What the task requires » Would you transcribe the records below from the line with "purple fish [159,206,230,230]" to the line with "turquoise duck [645,170,703,215]", ends included, exactly and with nothing more, leaving the pictures out?

Study material »
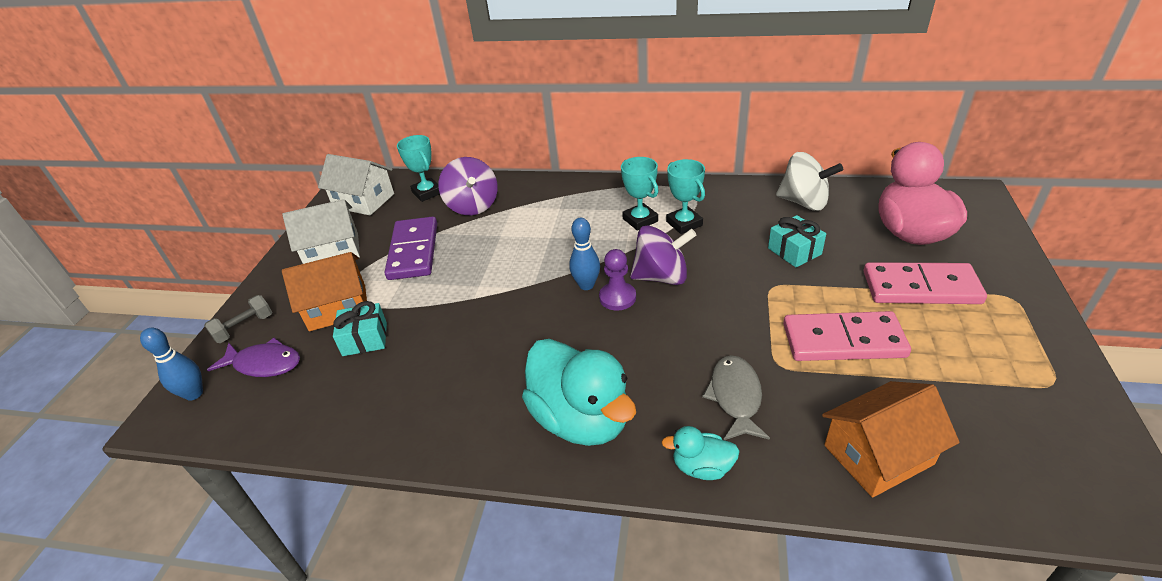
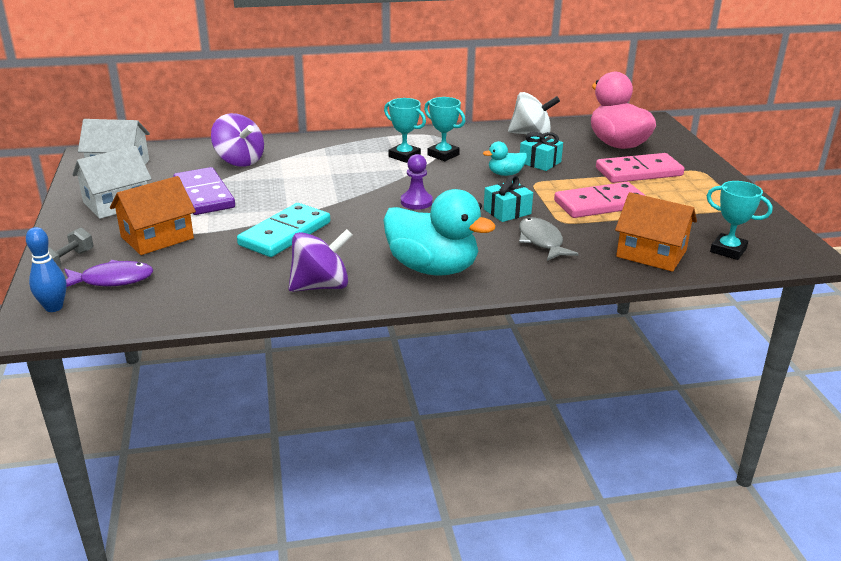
camera: 25 degrees left, 10 degrees down
turquoise gift [333,301,387,356] -> turquoise gift moved to [484,175,533,222]
turquoise trophy [397,135,440,202] -> turquoise trophy moved to [707,181,773,260]
blue bowling pin [569,218,600,290] -> none
purple spinning top [630,226,697,285] -> purple spinning top moved to [289,229,353,292]
turquoise duck [661,426,740,480] -> turquoise duck moved to [483,141,527,176]
orange house [822,381,960,498] -> orange house turned 75 degrees clockwise [615,192,697,272]
none -> turquoise domino [237,203,330,257]

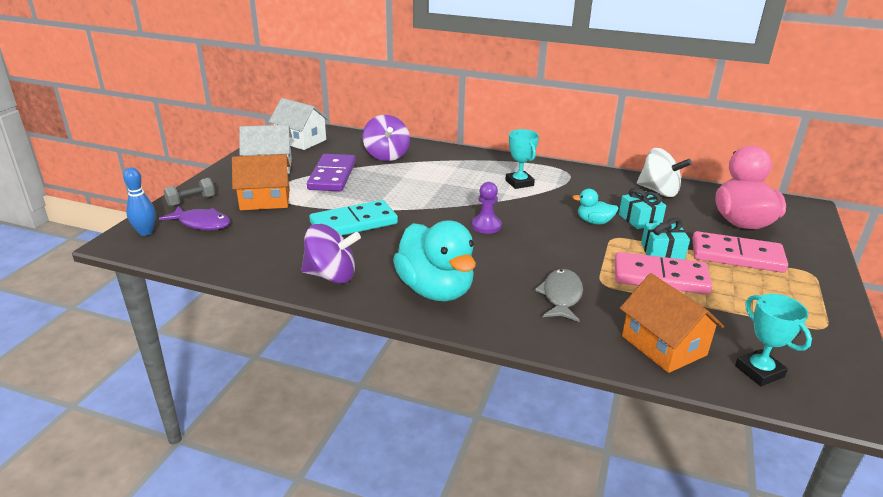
camera: 30 degrees right, 0 degrees up
turquoise trophy [424,97,465,161] -> none
turquoise gift [484,175,533,222] -> turquoise gift moved to [641,218,690,260]

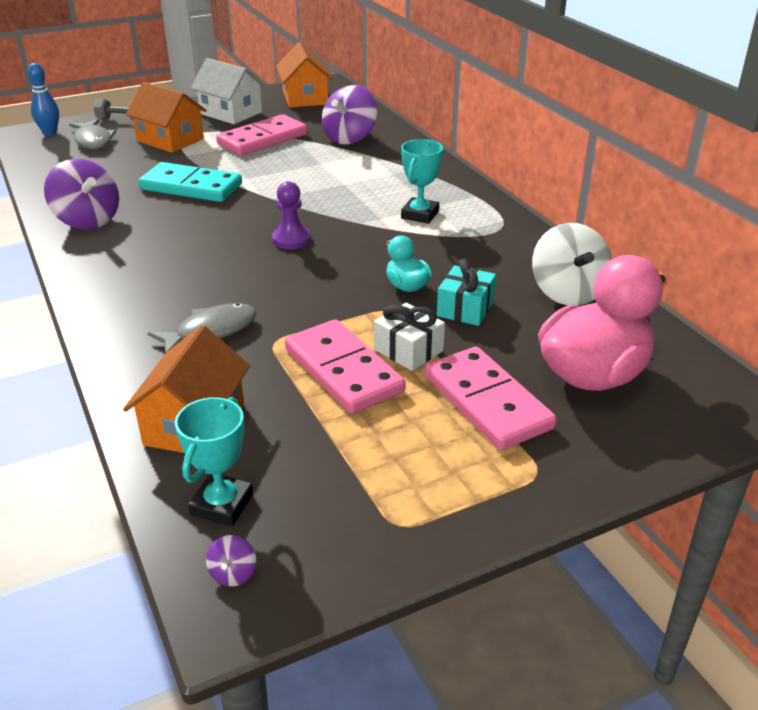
camera: 45 degrees right, 5 degrees up
purple fish [159,206,230,230] -> grey fish [69,119,116,149]
white house [269,98,329,150] -> orange house [276,42,333,108]
purple domino [307,154,356,191] -> pink domino [216,114,307,156]
turquoise duck [393,221,476,301] -> none
turquoise gift [641,218,690,260] -> white gift [374,303,445,371]
none -> purple spinning top [206,535,256,587]

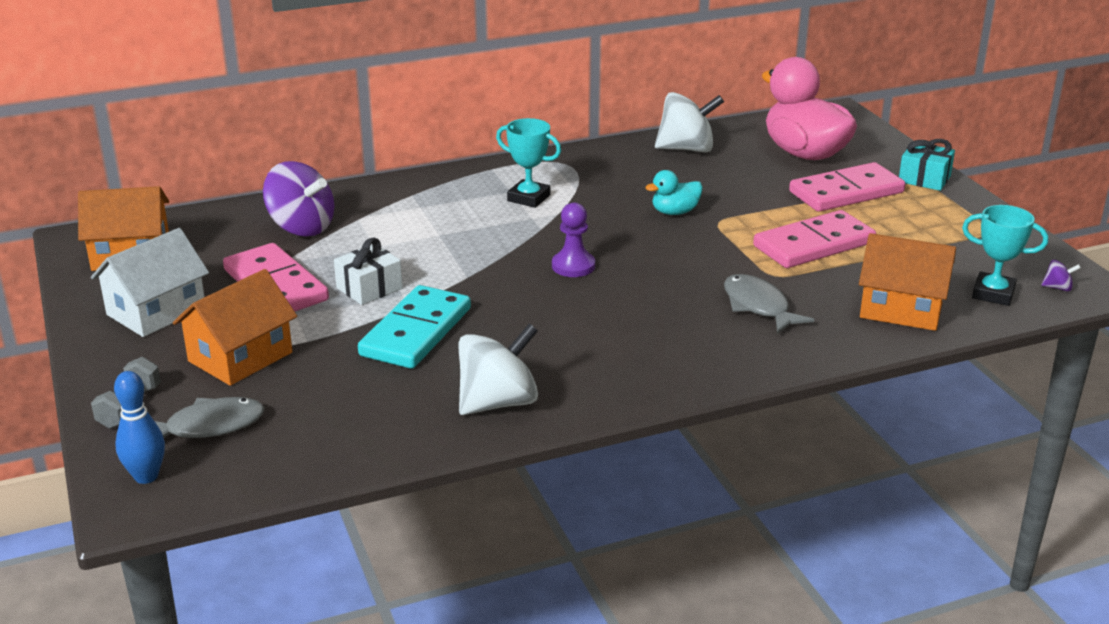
camera: 85 degrees left, 5 degrees down
purple spinning top [44,159,119,229] -> white spinning top [459,323,538,415]
white gift [374,303,445,371] -> white gift moved to [334,238,402,305]
turquoise gift [437,259,496,326] -> turquoise gift moved to [899,139,955,191]

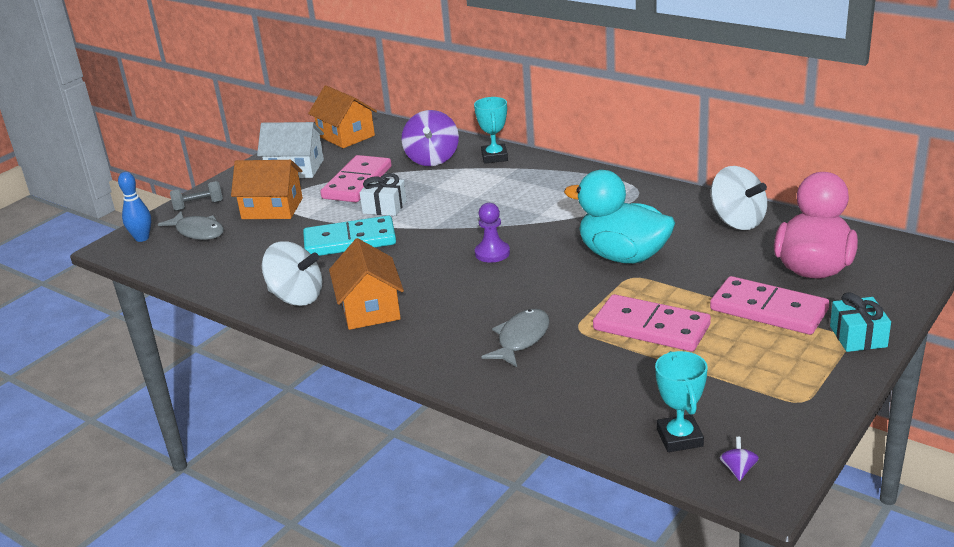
camera: 60 degrees right, 0 degrees up
turquoise trophy [496,118,561,208] -> turquoise trophy moved to [474,97,508,164]
turquoise duck [645,170,703,215] -> turquoise duck [564,170,675,264], size x2.11
orange house [859,233,956,331] -> orange house moved to [329,238,404,330]
purple spinning top [1041,260,1081,292] -> purple spinning top turned 150 degrees counterclockwise [719,437,759,481]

Answer for the task »
purple fish [159,206,230,230] -> grey fish [69,119,116,149]
white house [269,98,329,150] -> orange house [276,42,333,108]
purple domino [307,154,356,191] -> pink domino [216,114,307,156]
turquoise duck [393,221,476,301] -> none
turquoise gift [641,218,690,260] -> white gift [374,303,445,371]
none -> purple spinning top [206,535,256,587]

camera: 85 degrees left, 5 degrees down
purple spinning top [44,159,119,229] -> white spinning top [459,323,538,415]
white gift [374,303,445,371] -> white gift moved to [334,238,402,305]
turquoise gift [437,259,496,326] -> turquoise gift moved to [899,139,955,191]

camera: 60 degrees right, 0 degrees up
turquoise trophy [496,118,561,208] -> turquoise trophy moved to [474,97,508,164]
turquoise duck [645,170,703,215] -> turquoise duck [564,170,675,264], size x2.11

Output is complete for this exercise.